Your instructions:
Everything from the line containing "D3: LED white" to the close of the records below should be output exactly, line by line, with no other lines given.

Dataset records:
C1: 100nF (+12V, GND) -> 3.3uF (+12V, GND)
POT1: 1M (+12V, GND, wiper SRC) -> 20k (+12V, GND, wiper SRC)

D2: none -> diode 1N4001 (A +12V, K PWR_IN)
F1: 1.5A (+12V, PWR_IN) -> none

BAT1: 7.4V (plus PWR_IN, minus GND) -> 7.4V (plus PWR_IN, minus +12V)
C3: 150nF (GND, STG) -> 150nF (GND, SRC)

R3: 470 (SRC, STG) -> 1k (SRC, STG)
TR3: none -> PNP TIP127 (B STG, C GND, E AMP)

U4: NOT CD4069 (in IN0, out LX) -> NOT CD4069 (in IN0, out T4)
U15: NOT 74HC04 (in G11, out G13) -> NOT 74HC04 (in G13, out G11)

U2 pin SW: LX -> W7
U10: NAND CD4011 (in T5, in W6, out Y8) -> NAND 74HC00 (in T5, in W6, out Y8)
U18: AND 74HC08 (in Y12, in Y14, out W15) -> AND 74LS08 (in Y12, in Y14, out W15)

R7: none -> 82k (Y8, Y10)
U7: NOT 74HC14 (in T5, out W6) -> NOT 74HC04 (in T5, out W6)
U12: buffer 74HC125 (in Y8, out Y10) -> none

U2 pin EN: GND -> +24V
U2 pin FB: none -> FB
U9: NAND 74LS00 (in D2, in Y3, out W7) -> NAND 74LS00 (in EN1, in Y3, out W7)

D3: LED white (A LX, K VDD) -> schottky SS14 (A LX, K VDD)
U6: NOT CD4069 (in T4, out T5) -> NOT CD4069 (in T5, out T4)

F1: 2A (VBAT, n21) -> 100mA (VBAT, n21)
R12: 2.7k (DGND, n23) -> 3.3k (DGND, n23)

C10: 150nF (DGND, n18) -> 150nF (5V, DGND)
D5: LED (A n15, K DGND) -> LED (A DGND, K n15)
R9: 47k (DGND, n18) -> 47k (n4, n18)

Task solution:
D3: LED white (A LX, K VDD) -> schottky SS14 (A LX, K VDD)
U6: NOT CD4069 (in T4, out T5) -> NOT CD4069 (in T5, out T4)

F1: 2A (VBAT, n21) -> 100mA (VBAT, n21)
R12: 2.7k (DGND, n23) -> 3.3k (DGND, n23)

C10: 150nF (DGND, n18) -> 150nF (5V, DGND)
D5: LED (A n15, K DGND) -> LED (A DGND, K n15)
R9: 47k (DGND, n18) -> 47k (n4, n18)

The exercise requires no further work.